Layout difference records:

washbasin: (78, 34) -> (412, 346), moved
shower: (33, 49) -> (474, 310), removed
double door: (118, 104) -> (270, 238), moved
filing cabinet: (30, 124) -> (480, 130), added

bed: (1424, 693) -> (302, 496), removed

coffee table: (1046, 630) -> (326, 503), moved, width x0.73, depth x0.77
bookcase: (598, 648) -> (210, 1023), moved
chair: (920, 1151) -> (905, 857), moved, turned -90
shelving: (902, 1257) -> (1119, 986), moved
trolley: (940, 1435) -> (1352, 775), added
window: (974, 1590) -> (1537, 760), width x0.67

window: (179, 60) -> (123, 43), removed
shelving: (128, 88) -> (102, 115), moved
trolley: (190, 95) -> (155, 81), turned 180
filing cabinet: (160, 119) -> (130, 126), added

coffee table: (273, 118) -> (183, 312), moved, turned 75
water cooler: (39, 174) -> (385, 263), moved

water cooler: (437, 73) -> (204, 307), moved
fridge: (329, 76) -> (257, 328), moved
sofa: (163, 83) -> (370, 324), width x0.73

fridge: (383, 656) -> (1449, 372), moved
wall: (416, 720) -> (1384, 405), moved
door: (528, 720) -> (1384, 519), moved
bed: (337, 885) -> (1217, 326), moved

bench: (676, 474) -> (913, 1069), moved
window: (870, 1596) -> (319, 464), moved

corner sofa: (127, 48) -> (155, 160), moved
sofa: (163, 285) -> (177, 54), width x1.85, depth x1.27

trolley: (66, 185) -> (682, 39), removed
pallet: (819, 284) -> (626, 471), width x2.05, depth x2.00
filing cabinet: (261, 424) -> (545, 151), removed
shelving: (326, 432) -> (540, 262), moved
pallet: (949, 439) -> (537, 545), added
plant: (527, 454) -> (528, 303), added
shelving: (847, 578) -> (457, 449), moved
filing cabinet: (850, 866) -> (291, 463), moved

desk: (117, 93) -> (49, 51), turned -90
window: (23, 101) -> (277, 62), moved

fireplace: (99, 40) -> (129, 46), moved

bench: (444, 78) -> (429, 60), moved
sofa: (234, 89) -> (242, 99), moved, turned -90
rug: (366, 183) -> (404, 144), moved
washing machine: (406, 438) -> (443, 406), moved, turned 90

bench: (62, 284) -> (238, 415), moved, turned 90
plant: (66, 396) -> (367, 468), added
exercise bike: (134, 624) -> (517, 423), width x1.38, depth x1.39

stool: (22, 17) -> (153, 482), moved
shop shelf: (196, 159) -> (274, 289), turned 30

YOUR GOAL: Among the entries above, find the line with "pallet: (949, 439) -> (537, 545), added" and the line with "sofa: (234, 89)"; give again exactly these two lines and all lines between them.

SOLUTION TO THIS EXERCISE:
pallet: (949, 439) -> (537, 545), added
plant: (527, 454) -> (528, 303), added
shelving: (847, 578) -> (457, 449), moved
filing cabinet: (850, 866) -> (291, 463), moved

desk: (117, 93) -> (49, 51), turned -90
window: (23, 101) -> (277, 62), moved

fireplace: (99, 40) -> (129, 46), moved

bench: (444, 78) -> (429, 60), moved
sofa: (234, 89) -> (242, 99), moved, turned -90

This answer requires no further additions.